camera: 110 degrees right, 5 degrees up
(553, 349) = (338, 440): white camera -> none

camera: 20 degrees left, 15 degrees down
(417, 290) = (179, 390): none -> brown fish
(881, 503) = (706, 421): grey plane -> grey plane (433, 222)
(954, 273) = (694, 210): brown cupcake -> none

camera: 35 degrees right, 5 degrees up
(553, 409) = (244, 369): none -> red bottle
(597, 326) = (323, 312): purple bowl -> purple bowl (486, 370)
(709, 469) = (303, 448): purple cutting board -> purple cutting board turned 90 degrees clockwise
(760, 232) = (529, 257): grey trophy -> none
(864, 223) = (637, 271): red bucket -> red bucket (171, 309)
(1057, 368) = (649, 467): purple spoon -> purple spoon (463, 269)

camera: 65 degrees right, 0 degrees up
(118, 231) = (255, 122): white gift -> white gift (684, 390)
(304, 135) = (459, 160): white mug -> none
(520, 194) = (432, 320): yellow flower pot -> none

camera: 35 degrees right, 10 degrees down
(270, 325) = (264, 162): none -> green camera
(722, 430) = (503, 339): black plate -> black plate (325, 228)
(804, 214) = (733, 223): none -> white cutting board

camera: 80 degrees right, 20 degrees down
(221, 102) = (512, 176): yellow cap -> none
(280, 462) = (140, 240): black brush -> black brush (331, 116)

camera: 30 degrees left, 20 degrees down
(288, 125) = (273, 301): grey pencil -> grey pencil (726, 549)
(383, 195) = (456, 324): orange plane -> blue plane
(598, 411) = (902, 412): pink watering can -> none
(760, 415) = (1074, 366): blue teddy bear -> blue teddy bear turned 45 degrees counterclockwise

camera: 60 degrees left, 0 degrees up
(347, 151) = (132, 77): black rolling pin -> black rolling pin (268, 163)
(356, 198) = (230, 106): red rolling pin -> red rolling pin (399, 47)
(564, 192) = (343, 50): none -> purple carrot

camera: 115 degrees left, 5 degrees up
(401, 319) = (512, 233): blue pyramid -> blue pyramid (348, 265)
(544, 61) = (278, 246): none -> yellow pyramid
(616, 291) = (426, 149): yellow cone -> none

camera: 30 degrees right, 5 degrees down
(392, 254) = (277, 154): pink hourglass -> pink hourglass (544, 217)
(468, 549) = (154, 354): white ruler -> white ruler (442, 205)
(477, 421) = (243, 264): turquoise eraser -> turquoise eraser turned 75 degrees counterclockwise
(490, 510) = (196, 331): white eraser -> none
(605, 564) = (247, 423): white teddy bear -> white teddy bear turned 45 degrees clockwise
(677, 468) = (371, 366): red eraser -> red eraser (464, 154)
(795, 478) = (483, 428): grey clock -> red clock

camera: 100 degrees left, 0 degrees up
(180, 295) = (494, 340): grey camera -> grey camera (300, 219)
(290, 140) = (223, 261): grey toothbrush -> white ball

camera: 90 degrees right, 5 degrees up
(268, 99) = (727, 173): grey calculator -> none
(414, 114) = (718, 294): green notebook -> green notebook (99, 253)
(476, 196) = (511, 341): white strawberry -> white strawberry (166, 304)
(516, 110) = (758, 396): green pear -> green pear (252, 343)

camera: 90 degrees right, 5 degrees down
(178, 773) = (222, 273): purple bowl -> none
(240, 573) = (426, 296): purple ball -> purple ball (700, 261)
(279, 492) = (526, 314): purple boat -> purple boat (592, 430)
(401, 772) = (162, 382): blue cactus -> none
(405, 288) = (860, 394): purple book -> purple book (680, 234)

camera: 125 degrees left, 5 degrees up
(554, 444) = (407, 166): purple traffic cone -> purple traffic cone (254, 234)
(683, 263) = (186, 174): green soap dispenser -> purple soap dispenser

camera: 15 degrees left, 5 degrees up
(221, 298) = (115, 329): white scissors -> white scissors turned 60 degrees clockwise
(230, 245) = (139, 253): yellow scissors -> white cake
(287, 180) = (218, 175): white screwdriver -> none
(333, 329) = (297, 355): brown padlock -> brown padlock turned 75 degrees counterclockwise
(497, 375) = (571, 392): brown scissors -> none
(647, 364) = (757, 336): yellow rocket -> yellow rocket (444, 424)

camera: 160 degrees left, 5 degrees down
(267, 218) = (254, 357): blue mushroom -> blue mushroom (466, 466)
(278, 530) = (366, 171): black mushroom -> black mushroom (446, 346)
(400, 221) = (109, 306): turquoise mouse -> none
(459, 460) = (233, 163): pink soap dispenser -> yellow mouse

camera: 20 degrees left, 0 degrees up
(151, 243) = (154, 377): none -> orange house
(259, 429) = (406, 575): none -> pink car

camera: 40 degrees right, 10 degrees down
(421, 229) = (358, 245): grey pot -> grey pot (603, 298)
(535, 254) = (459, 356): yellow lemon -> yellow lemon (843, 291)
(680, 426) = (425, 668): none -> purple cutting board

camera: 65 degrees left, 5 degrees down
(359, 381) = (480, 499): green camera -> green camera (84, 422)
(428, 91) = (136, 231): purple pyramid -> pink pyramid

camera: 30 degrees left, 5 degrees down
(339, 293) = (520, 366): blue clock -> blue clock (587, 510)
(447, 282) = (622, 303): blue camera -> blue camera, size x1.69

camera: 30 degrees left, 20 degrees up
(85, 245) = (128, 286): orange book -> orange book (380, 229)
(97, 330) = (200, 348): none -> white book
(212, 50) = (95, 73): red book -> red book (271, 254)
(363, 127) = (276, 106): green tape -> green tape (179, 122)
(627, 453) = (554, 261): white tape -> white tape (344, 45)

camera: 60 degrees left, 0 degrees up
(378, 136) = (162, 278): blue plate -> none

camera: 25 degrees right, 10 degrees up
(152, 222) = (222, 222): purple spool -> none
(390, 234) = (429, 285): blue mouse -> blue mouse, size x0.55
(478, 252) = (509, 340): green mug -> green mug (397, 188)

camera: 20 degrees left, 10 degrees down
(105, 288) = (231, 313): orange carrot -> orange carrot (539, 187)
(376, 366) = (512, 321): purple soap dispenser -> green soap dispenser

--------

**THE TASK:** Please give an exact copy of the lines above, beginning with the line containing "(677, 468) = (371, 366): red" and running through the line containing "camera: 65 degrees left, 5 degrees down", and of no other lines.

**SOLUTION TO THE EXERCISE:**
(677, 468) = (371, 366): red eraser -> red eraser (464, 154)
(795, 478) = (483, 428): grey clock -> red clock

camera: 100 degrees left, 0 degrees up
(180, 295) = (494, 340): grey camera -> grey camera (300, 219)
(290, 140) = (223, 261): grey toothbrush -> white ball

camera: 90 degrees right, 5 degrees up
(268, 99) = (727, 173): grey calculator -> none
(414, 114) = (718, 294): green notebook -> green notebook (99, 253)
(476, 196) = (511, 341): white strawberry -> white strawberry (166, 304)
(516, 110) = (758, 396): green pear -> green pear (252, 343)

camera: 90 degrees right, 5 degrees down
(178, 773) = (222, 273): purple bowl -> none
(240, 573) = (426, 296): purple ball -> purple ball (700, 261)
(279, 492) = (526, 314): purple boat -> purple boat (592, 430)
(401, 772) = (162, 382): blue cactus -> none
(405, 288) = (860, 394): purple book -> purple book (680, 234)

camera: 125 degrees left, 5 degrees up
(554, 444) = (407, 166): purple traffic cone -> purple traffic cone (254, 234)
(683, 263) = (186, 174): green soap dispenser -> purple soap dispenser

camera: 15 degrees left, 5 degrees up
(221, 298) = (115, 329): white scissors -> white scissors turned 60 degrees clockwise
(230, 245) = (139, 253): yellow scissors -> white cake
(287, 180) = (218, 175): white screwdriver -> none
(333, 329) = (297, 355): brown padlock -> brown padlock turned 75 degrees counterclockwise
(497, 375) = (571, 392): brown scissors -> none
(647, 364) = (757, 336): yellow rocket -> yellow rocket (444, 424)

camera: 160 degrees left, 5 degrees down
(267, 218) = (254, 357): blue mushroom -> blue mushroom (466, 466)
(278, 530) = (366, 171): black mushroom -> black mushroom (446, 346)
(400, 221) = (109, 306): turquoise mouse -> none
(459, 460) = (233, 163): pink soap dispenser -> yellow mouse

camera: 20 degrees left, 0 degrees up
(151, 243) = (154, 377): none -> orange house
(259, 429) = (406, 575): none -> pink car

camera: 40 degrees right, 10 degrees down
(421, 229) = (358, 245): grey pot -> grey pot (603, 298)
(535, 254) = (459, 356): yellow lemon -> yellow lemon (843, 291)
(680, 426) = (425, 668): none -> purple cutting board

camera: 65 degrees left, 5 degrees down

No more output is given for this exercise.